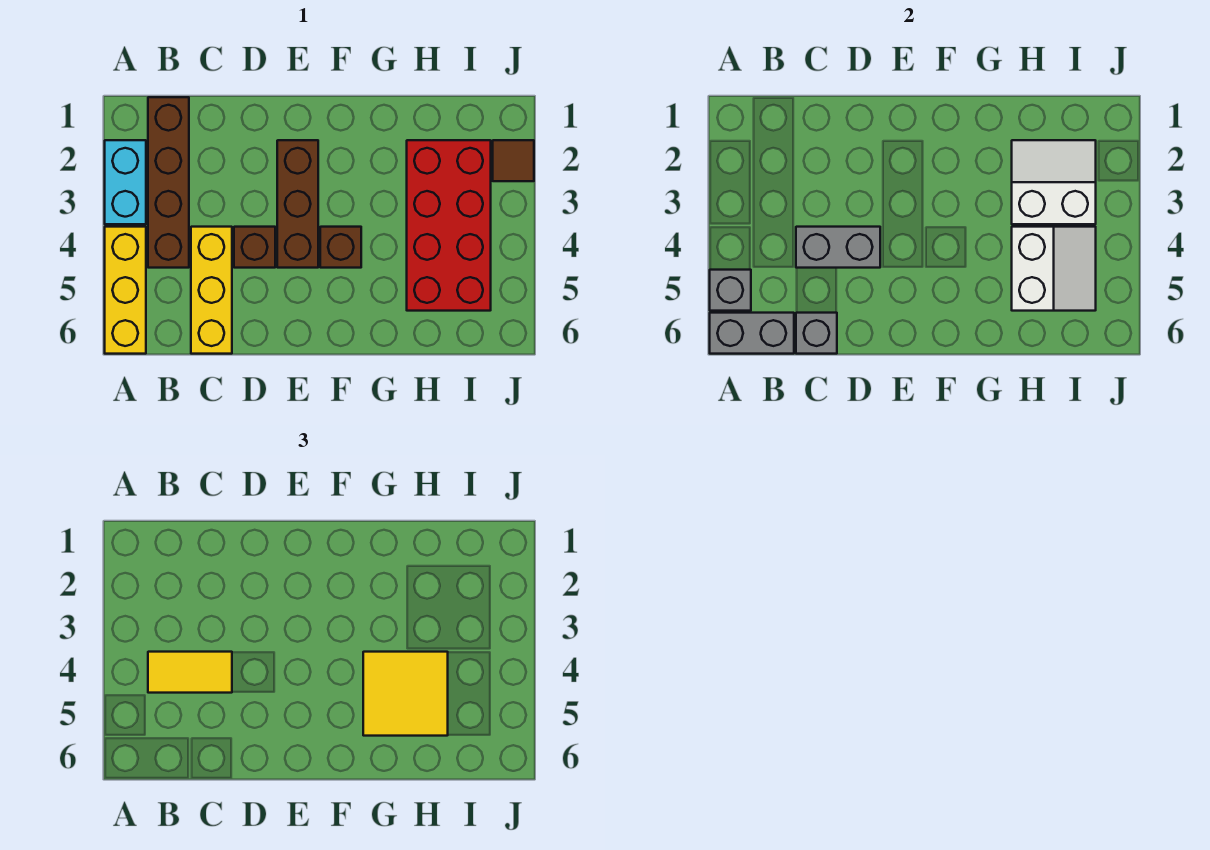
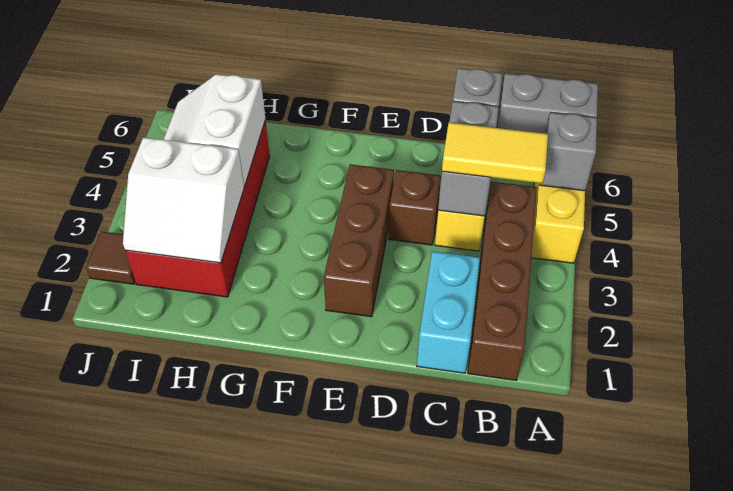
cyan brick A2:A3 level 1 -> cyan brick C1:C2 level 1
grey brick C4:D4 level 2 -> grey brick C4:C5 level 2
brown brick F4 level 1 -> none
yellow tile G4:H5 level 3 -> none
----
Apart from the images, print all the material above exactly as given.

cyan brick A2:A3 level 1 -> cyan brick C1:C2 level 1
grey brick C4:D4 level 2 -> grey brick C4:C5 level 2
brown brick F4 level 1 -> none
yellow tile G4:H5 level 3 -> none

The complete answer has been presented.